▶ [What is asked]
Your task is to extract every line from the material below exactly.

[Record extracts start]

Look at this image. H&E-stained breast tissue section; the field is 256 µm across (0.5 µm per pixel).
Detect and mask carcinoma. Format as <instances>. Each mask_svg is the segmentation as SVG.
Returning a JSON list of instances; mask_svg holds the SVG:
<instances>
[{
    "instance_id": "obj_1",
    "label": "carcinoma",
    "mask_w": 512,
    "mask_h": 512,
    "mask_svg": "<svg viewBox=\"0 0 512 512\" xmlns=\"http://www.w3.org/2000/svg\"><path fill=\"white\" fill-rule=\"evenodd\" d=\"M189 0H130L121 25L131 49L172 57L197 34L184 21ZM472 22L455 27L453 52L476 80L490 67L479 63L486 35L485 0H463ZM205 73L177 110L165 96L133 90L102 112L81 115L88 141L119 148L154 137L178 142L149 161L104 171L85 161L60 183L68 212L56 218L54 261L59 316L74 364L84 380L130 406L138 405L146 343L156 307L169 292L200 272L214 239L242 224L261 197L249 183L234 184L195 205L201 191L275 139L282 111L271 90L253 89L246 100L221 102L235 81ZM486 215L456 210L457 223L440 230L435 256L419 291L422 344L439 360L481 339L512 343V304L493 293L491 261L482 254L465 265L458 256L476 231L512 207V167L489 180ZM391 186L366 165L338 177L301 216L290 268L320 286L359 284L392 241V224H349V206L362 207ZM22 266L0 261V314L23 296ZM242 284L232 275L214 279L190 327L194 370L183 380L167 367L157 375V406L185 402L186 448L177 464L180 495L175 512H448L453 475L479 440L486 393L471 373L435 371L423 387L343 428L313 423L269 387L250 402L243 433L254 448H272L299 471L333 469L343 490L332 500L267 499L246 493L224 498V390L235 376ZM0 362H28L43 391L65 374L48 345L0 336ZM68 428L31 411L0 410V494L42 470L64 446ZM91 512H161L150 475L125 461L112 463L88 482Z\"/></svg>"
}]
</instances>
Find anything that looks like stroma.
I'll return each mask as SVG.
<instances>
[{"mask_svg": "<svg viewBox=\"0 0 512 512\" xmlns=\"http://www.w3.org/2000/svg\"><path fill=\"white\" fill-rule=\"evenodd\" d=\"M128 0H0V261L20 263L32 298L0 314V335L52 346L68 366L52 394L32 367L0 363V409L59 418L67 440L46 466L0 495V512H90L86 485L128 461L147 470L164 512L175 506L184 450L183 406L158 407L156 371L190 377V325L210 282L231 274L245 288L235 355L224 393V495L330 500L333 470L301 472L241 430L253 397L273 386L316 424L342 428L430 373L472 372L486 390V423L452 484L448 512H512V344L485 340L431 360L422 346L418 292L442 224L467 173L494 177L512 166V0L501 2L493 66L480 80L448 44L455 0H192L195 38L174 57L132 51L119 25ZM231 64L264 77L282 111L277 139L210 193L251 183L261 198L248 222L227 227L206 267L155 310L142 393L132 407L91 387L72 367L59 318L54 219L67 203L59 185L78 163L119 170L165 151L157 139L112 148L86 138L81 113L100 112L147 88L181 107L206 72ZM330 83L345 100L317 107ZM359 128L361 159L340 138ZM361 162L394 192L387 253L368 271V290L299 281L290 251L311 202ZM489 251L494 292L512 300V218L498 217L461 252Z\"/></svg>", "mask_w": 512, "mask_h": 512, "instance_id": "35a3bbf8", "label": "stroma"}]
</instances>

[Record extracts end]

▶ [Finished exercise]
Look at this image. H&E-stained breast tissue section; the field is 256 µm across (0.5 µm per pixel).
Detect and mask carcinoma. Format as <instances>. Each mask_svg is the segmentation as SVG.
Returning a JSON list of instances; mask_svg holds the SVG:
<instances>
[{
    "instance_id": "obj_1",
    "label": "carcinoma",
    "mask_w": 512,
    "mask_h": 512,
    "mask_svg": "<svg viewBox=\"0 0 512 512\" xmlns=\"http://www.w3.org/2000/svg\"><path fill=\"white\" fill-rule=\"evenodd\" d=\"M189 0H130L121 25L131 49L172 57L197 34L184 21ZM472 22L455 27L453 52L476 80L490 67L479 63L486 35L485 0H463ZM205 73L177 110L165 96L133 90L102 112L81 115L88 141L119 148L154 137L178 142L149 161L104 171L85 161L60 183L68 212L56 218L54 261L59 316L74 364L84 380L130 406L138 405L146 343L156 307L169 292L200 272L214 239L242 224L261 197L249 183L234 184L195 205L201 191L275 139L282 111L271 90L253 89L246 100L221 102L235 81ZM486 215L456 210L457 223L440 230L435 256L419 291L422 344L439 360L481 339L512 343V304L493 293L491 261L482 254L465 265L458 256L476 231L512 207V167L489 180ZM391 186L366 165L338 177L301 216L290 268L320 286L359 284L392 241V224H349V206L362 207ZM22 266L0 261V314L23 296ZM242 284L232 275L214 279L190 327L194 370L183 380L167 367L157 375V406L185 402L186 448L177 464L180 495L175 512H448L453 475L479 440L486 393L471 373L435 371L423 387L343 428L313 423L269 387L250 402L243 433L254 448H272L299 471L333 469L343 490L332 500L267 499L246 493L224 498V390L235 376ZM0 362H28L43 391L65 374L48 345L0 336ZM68 428L31 411L0 410V494L42 470L64 446ZM91 512H161L150 475L125 461L112 463L88 482Z\"/></svg>"
}]
</instances>
Find anything that looks like stroma.
I'll return each mask as SVG.
<instances>
[{"mask_svg": "<svg viewBox=\"0 0 512 512\" xmlns=\"http://www.w3.org/2000/svg\"><path fill=\"white\" fill-rule=\"evenodd\" d=\"M128 0H0V261L20 263L32 298L0 314V335L52 346L68 366L52 394L32 367L0 363V409L59 418L67 440L46 466L0 495V512H90L86 485L128 461L147 470L164 512L175 506L184 450L183 406L158 407L156 371L190 377V325L210 282L231 274L245 288L235 355L224 393V495L330 500L333 470L301 472L241 430L253 397L273 386L316 424L342 428L430 373L472 372L486 390V423L452 484L448 512H512V344L485 340L431 360L422 346L418 292L442 224L467 173L494 177L512 166V0L501 2L493 66L480 80L448 44L455 0H192L195 38L174 57L132 51L119 25ZM231 64L264 77L282 111L277 139L210 193L251 183L261 198L248 222L227 227L206 267L155 310L142 393L132 407L91 387L72 367L59 318L54 219L67 203L59 185L78 163L119 170L165 151L157 139L112 148L86 138L81 113L100 112L147 88L181 107L206 72ZM330 83L345 100L317 107ZM359 128L361 159L340 138ZM361 162L394 192L387 253L368 271V290L299 281L290 251L311 202ZM489 251L494 292L512 300V218L498 217L461 252Z\"/></svg>", "mask_w": 512, "mask_h": 512, "instance_id": "35a3bbf8", "label": "stroma"}]
</instances>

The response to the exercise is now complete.